(Before-and-after scene images)
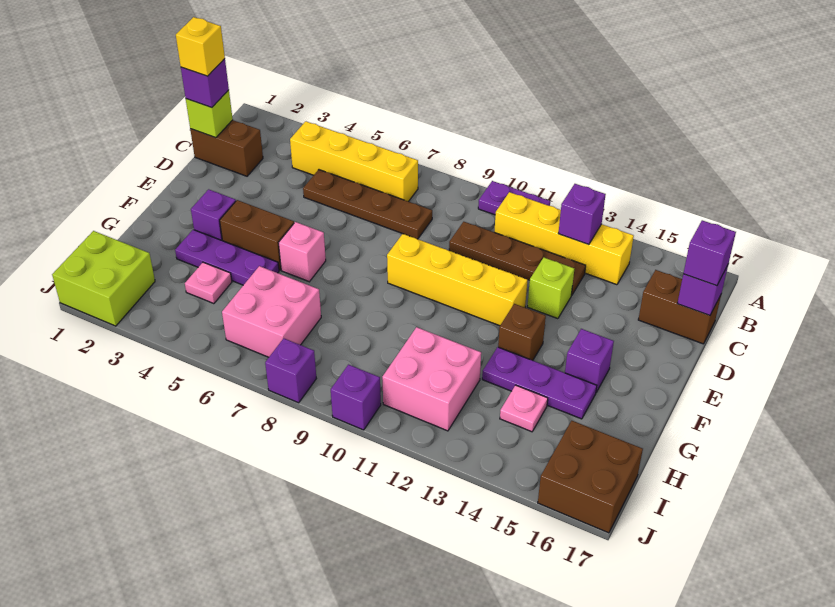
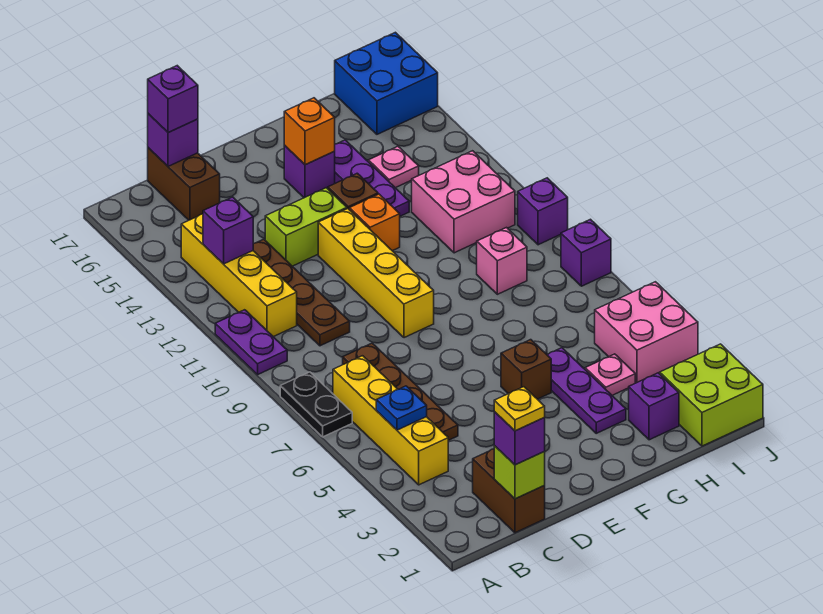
none -> black plate A7:A8 level 1
none -> blue plate B5 level 2
yellow brick C1 level 4 -> yellow plate C1 level 4
lime brick D13 level 1 -> lime brick D13:E13 level 1
purple brick F3 level 1 -> purple brick H2 level 1
brown brick F4:F5 level 1 -> brown brick F5 level 1
pink brick F6 level 1 -> pink brick H9 level 1
none -> orange brick F12 level 1
none -> orange brick F15 level 2
pink brick H6:I7 level 1 -> pink brick I4:J5 level 1
brown brick I16:J17 level 1 -> blue brick I16:J17 level 1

◆ Problem description ◆
Your reply must be one number: the count of lines in the records above that contain the string "brown".

◆ Answer space ◆
2